_EXERCISE DESCRIPTION_: Lines before the one containing "blue tile A6:B7" in the records below are to be left out; that line and all after it, through the end, are to be retyped exactly.

_Colored object listings_:

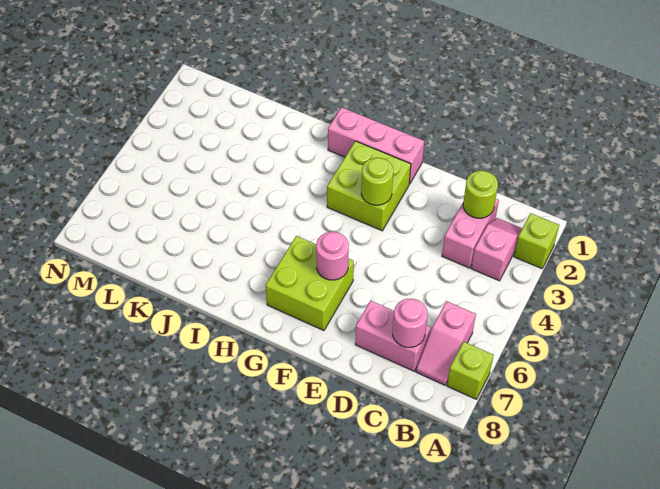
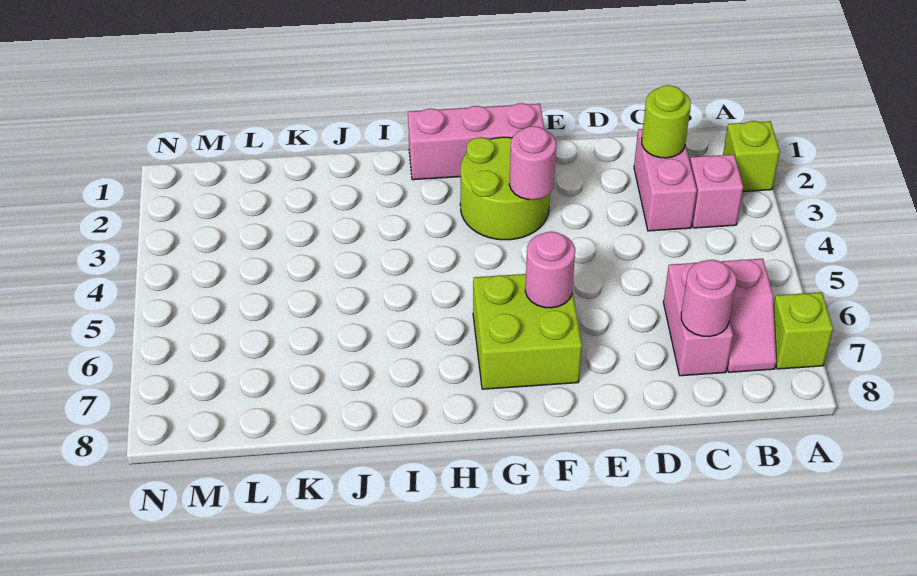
pink brick C7:D7 level 1 -> pink brick C6:C7 level 1
lime brick F2:G3 level 1 -> lime round brick F2:G3 level 1
lime round brick F3 level 2 -> pink round brick F3 level 2

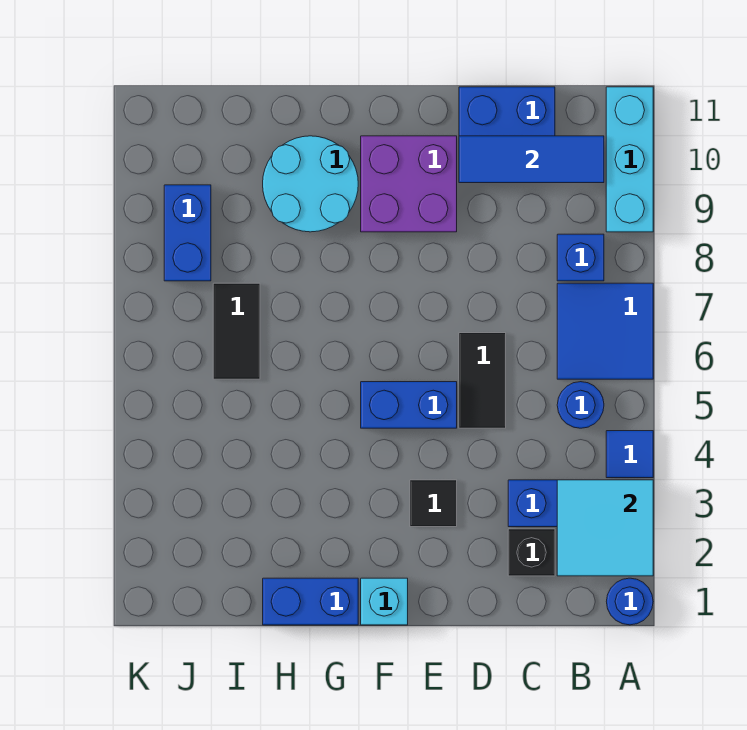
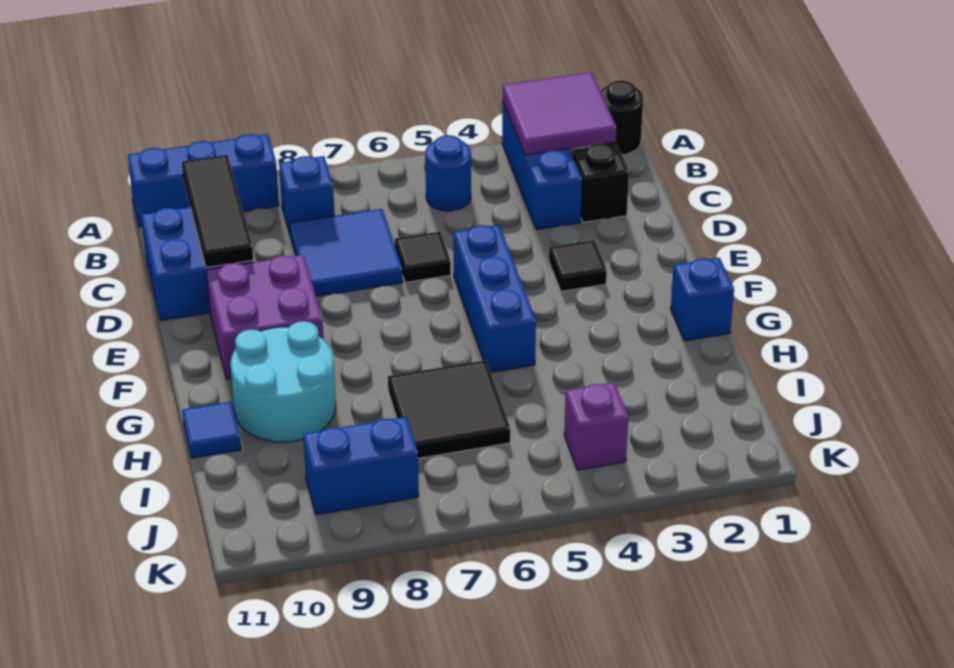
blue round brick A1 level 1 -> black round brick A1 level 1
cyan tile A2:B3 level 2 -> purple tile A2:B3 level 2
blue tile A4 level 1 -> blue tile H11 level 1
blue tile A6:B7 level 1 -> blue tile C7:D8 level 1
cyan brick A9:A11 level 1 -> blue brick A9:A11 level 1
blue tile B10:D10 level 2 -> black tile B10:D10 level 2
black tile D5:D6 level 1 -> black tile D6 level 1
blue brick E5:F5 level 1 -> blue brick E5:G5 level 1
cyan brick F1 level 1 -> none
blue brick G1:H1 level 1 -> blue brick G1 level 1
black tile I6:I7 level 1 -> black tile H6:I7 level 1
none -> purple brick J4 level 1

_TASK ANSWER_:
blue tile A6:B7 level 1 -> blue tile C7:D8 level 1
cyan brick A9:A11 level 1 -> blue brick A9:A11 level 1
blue tile B10:D10 level 2 -> black tile B10:D10 level 2
black tile D5:D6 level 1 -> black tile D6 level 1
blue brick E5:F5 level 1 -> blue brick E5:G5 level 1
cyan brick F1 level 1 -> none
blue brick G1:H1 level 1 -> blue brick G1 level 1
black tile I6:I7 level 1 -> black tile H6:I7 level 1
none -> purple brick J4 level 1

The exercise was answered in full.